— WORK INSTRUCTION —
Filter the entries down to the lines holding "KEYS", then copy those lines.

— AVAILABLE RECORDS —
____

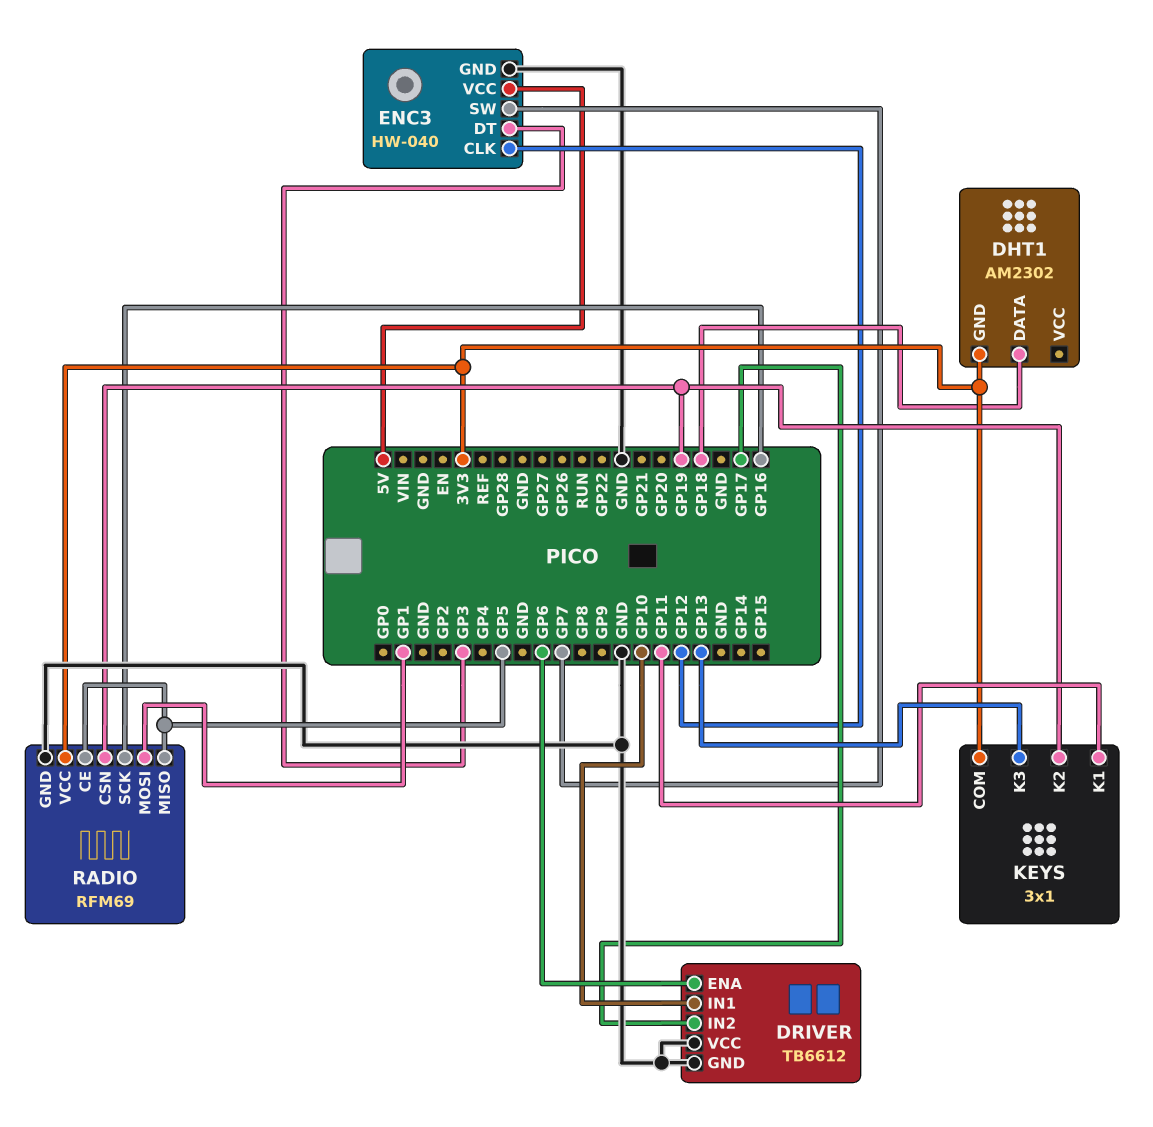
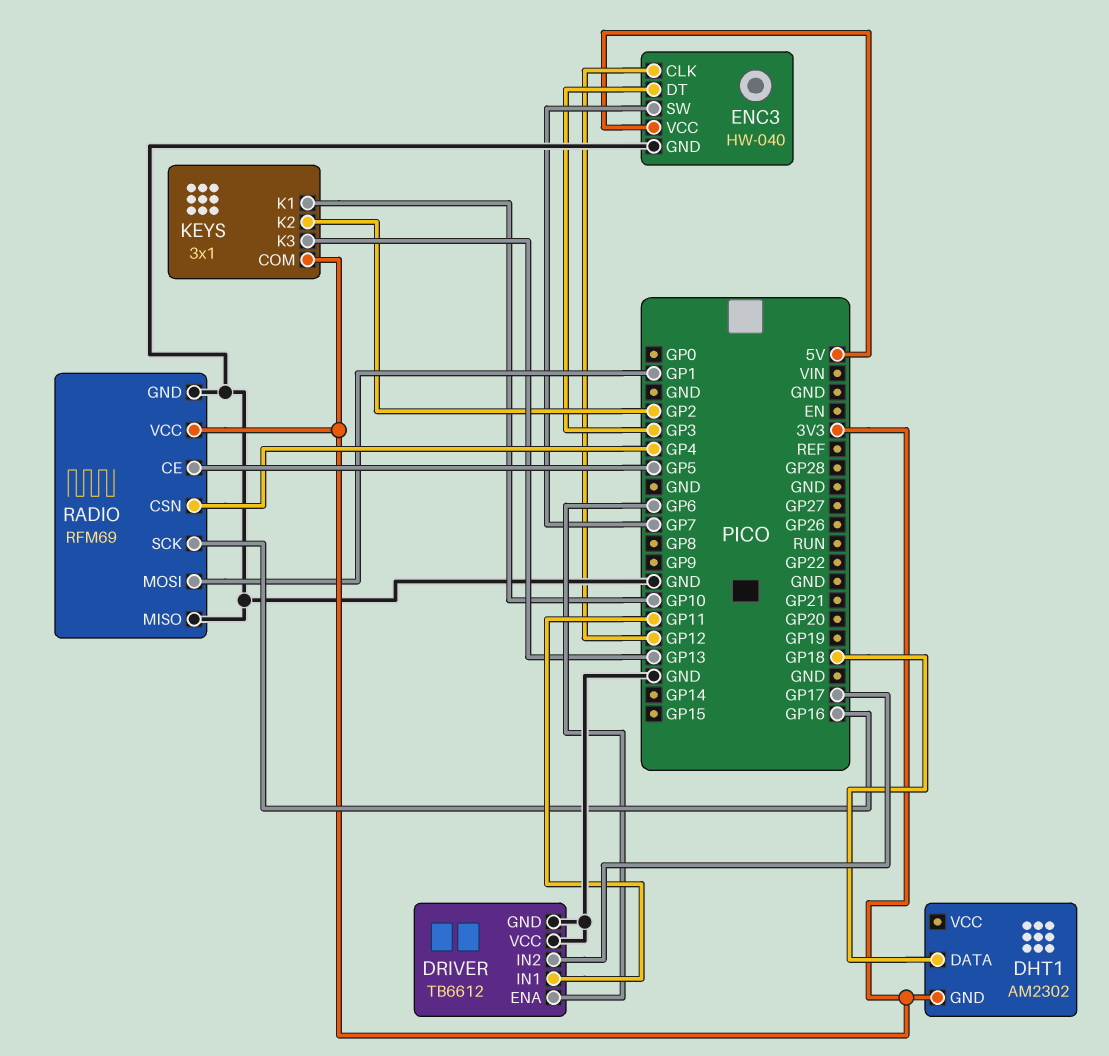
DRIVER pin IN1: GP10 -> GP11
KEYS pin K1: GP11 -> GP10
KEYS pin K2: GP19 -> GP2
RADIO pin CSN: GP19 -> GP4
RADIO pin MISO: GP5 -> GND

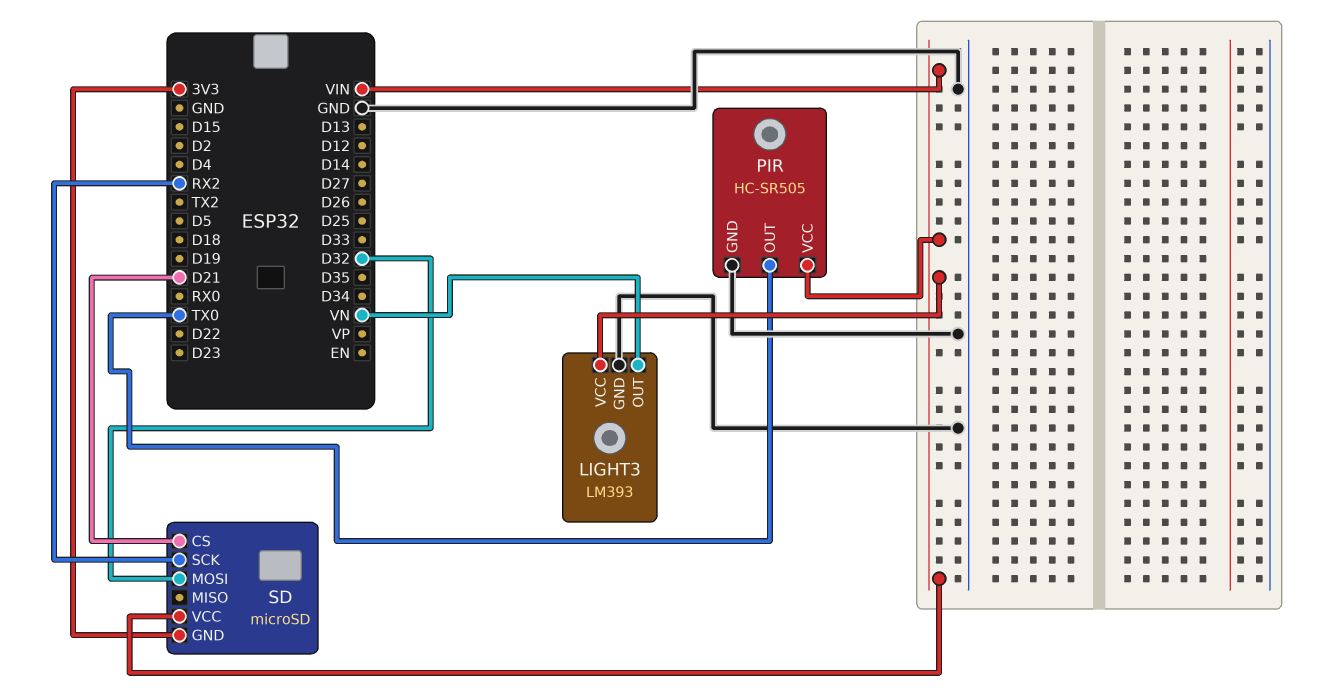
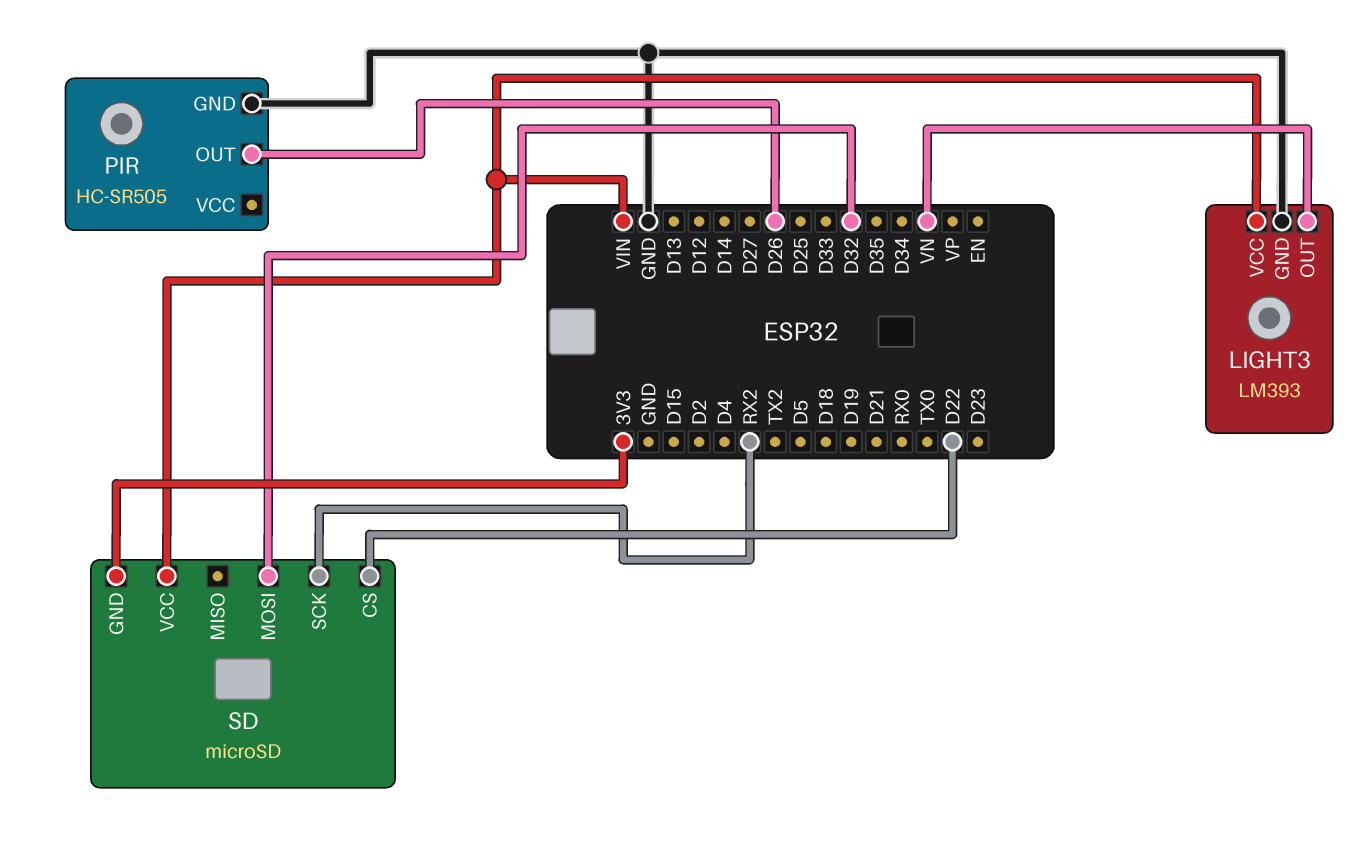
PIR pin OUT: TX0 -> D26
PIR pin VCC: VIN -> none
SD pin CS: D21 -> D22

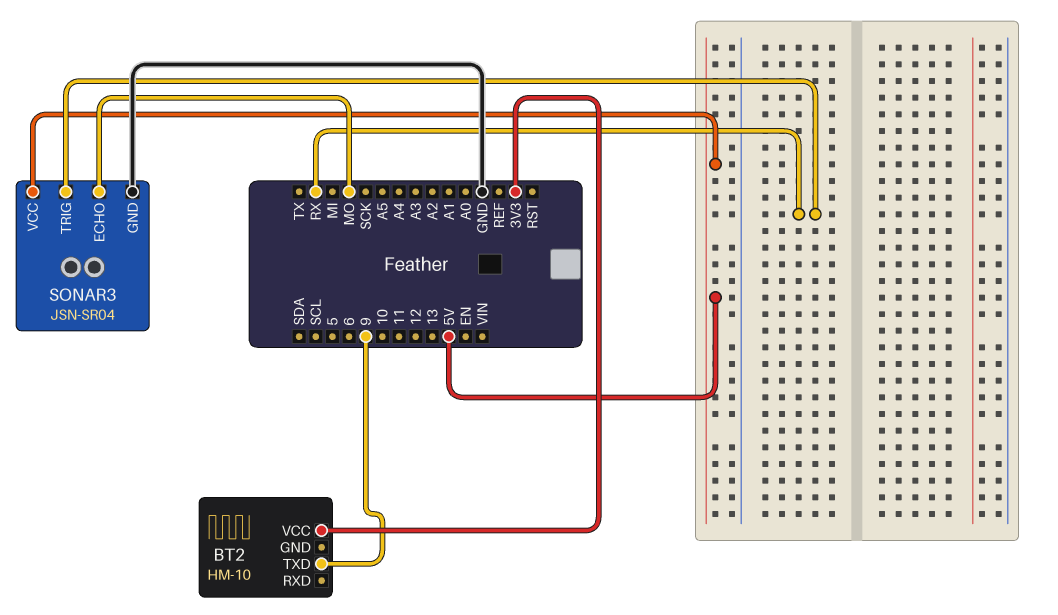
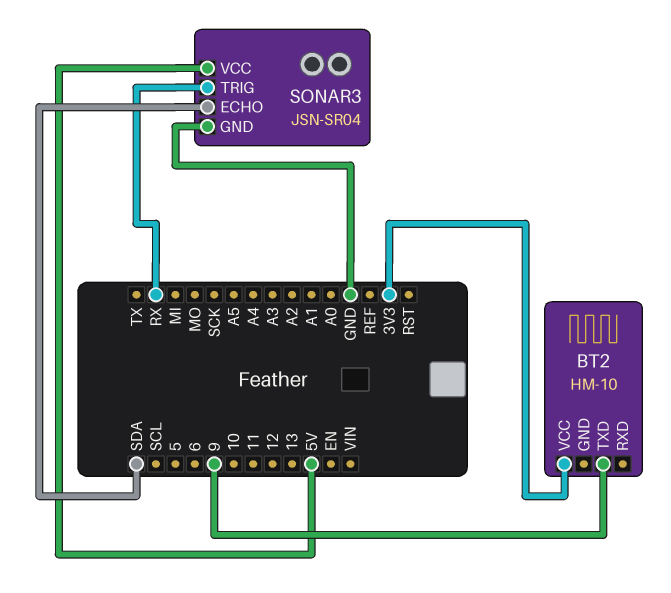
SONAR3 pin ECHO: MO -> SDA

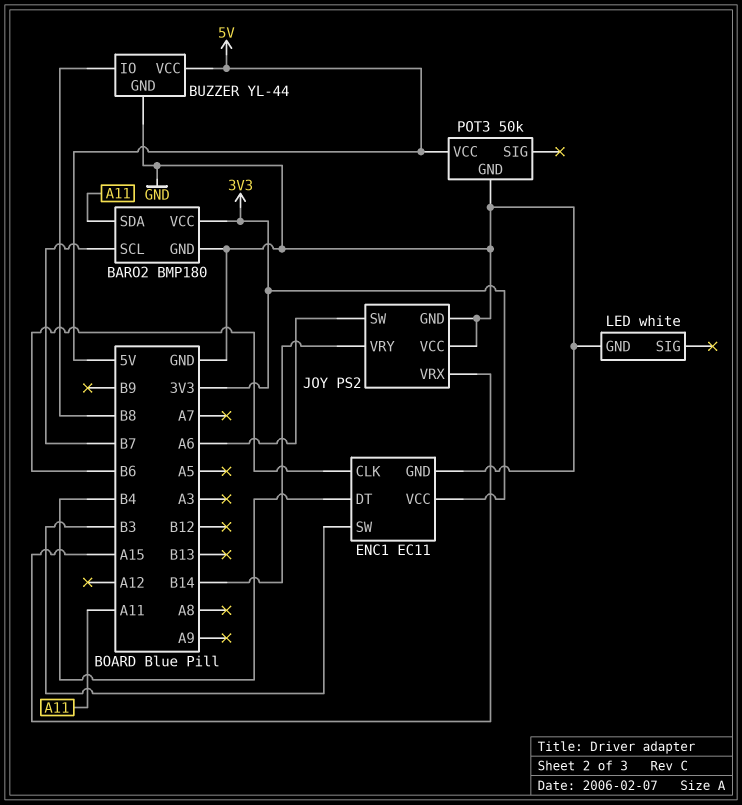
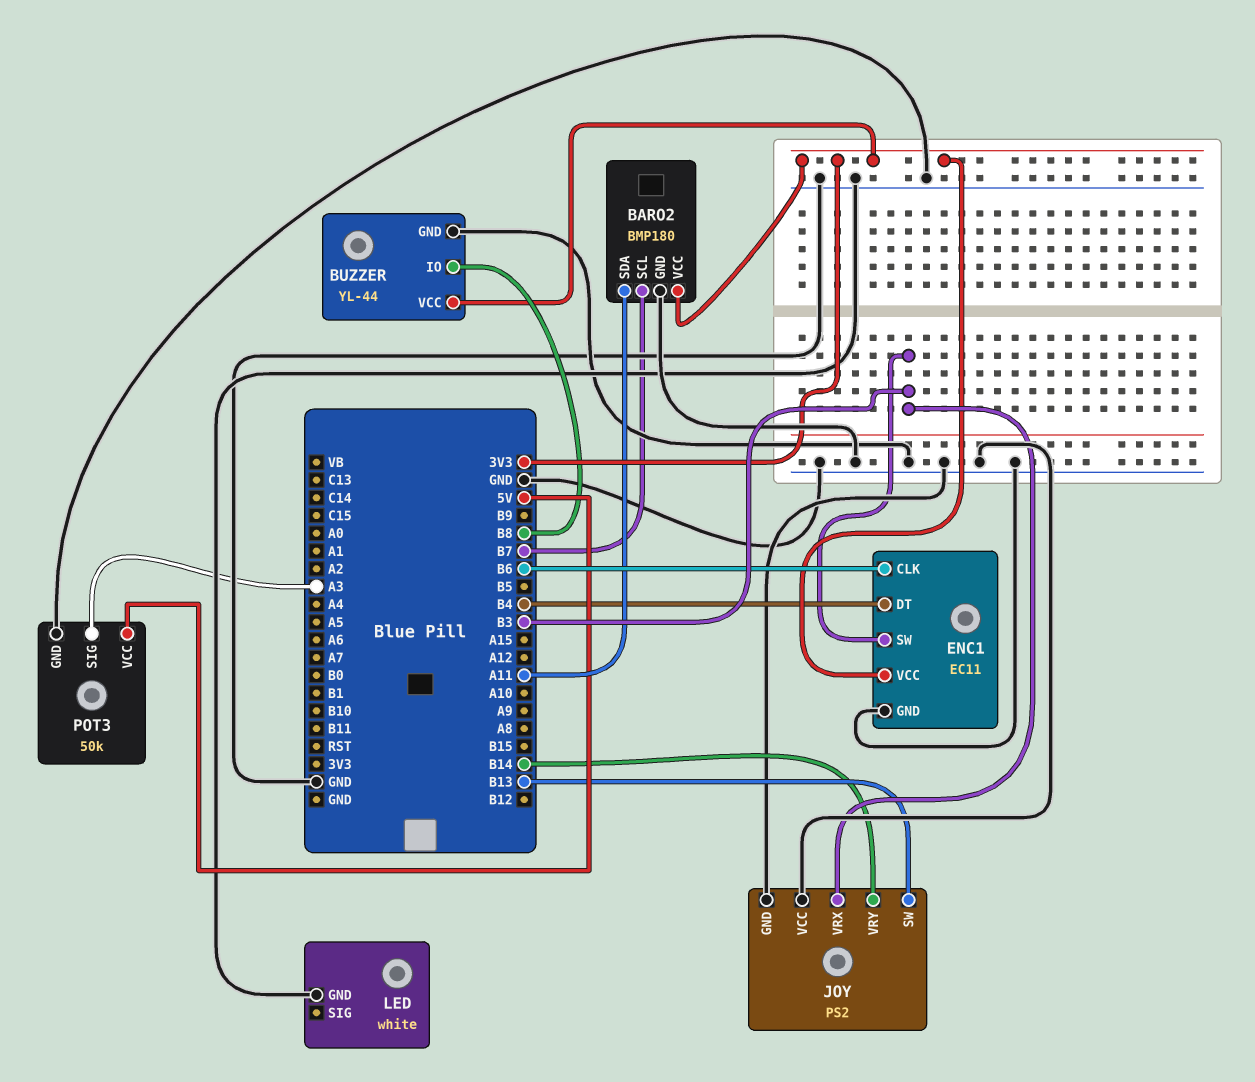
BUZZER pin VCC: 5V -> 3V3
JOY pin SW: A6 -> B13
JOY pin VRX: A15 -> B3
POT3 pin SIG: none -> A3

____

— FINISHED EXERCISE —
KEYS pin K1: GP11 -> GP10
KEYS pin K2: GP19 -> GP2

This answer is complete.